_Goal of the exercise:_ Pictures stay out. Extract the lines below from the first one through the line with "orange brick H1 level", both included.

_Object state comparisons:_
▽
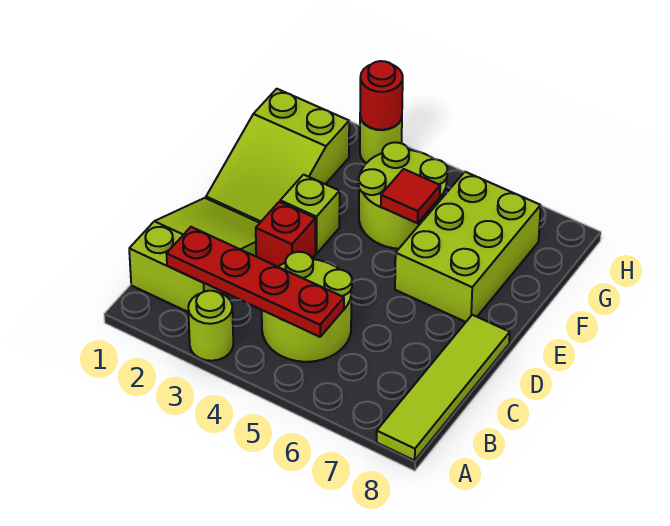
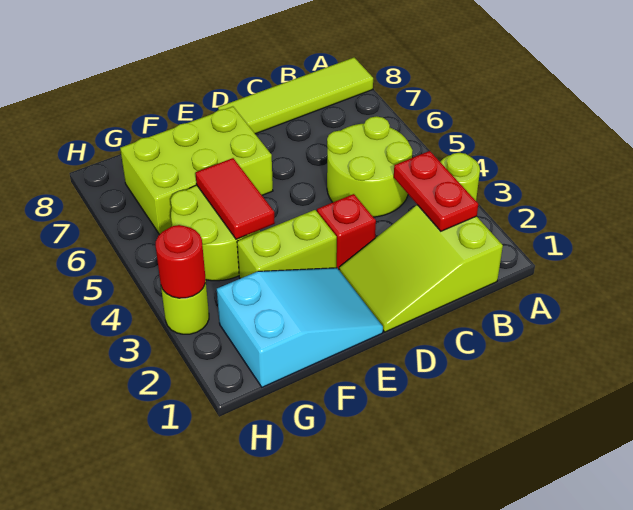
red plate B2:B5 level 2 -> red plate B2:B3 level 2
lime slope E1:G2 level 1 top G -> cyan slope E1:G2 level 1 top G
lime brick E3 level 1 -> lime brick E3:F3 level 1
red tile F5 level 2 -> red tile F4:F5 level 2

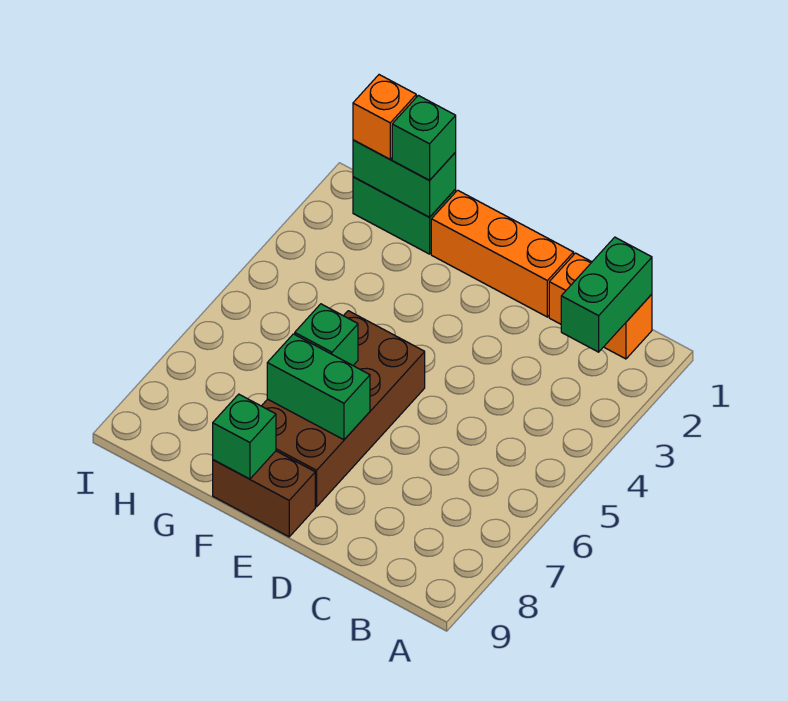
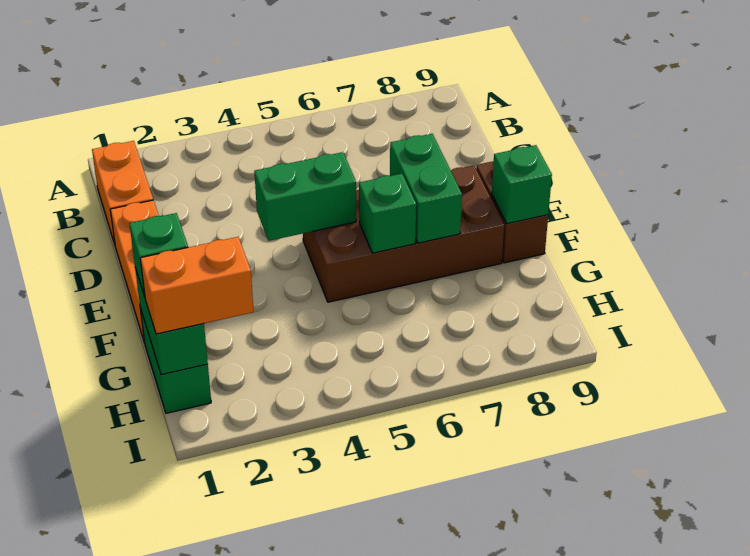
green brick B1:B2 level 2 -> green brick E4:E5 level 2
orange brick H1 level 3 -> orange brick H1:H2 level 3

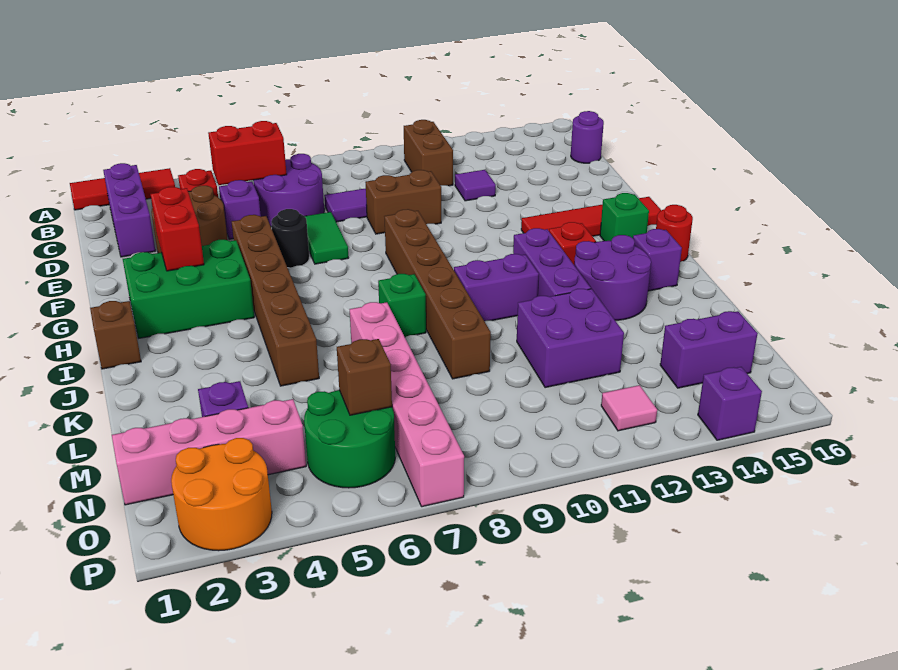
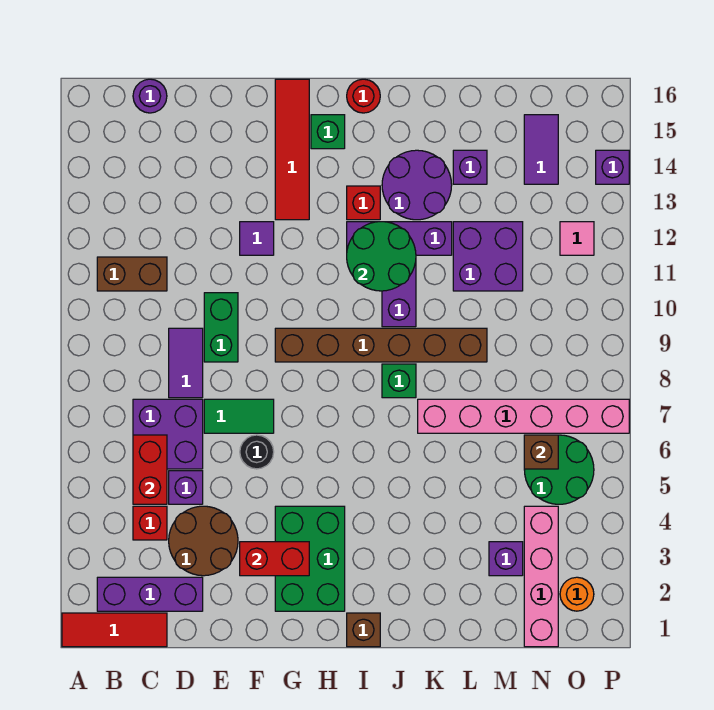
red tile A1:A3 level 1 -> red tile A1:C1 level 1
purple round brick C6:D7 level 1 -> purple brick C6:D7 level 1
purple tile D12 level 1 -> purple tile F12 level 1
brown brick E9:E10 level 1 -> green brick E9:E10 level 1
brown brick F5:K5 level 1 -> none
none -> green round brick I11:J12 level 2
purple brick J15 level 1 -> purple brick L14 level 1
purple brick N14:N15 level 1 -> purple tile N14:N15 level 1
orange round brick O2:P3 level 1 -> orange round brick O2 level 1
△
_Result below:_
red plate B2:B5 level 2 -> red plate B2:B3 level 2
lime slope E1:G2 level 1 top G -> cyan slope E1:G2 level 1 top G
lime brick E3 level 1 -> lime brick E3:F3 level 1
red tile F5 level 2 -> red tile F4:F5 level 2

green brick B1:B2 level 2 -> green brick E4:E5 level 2
orange brick H1 level 3 -> orange brick H1:H2 level 3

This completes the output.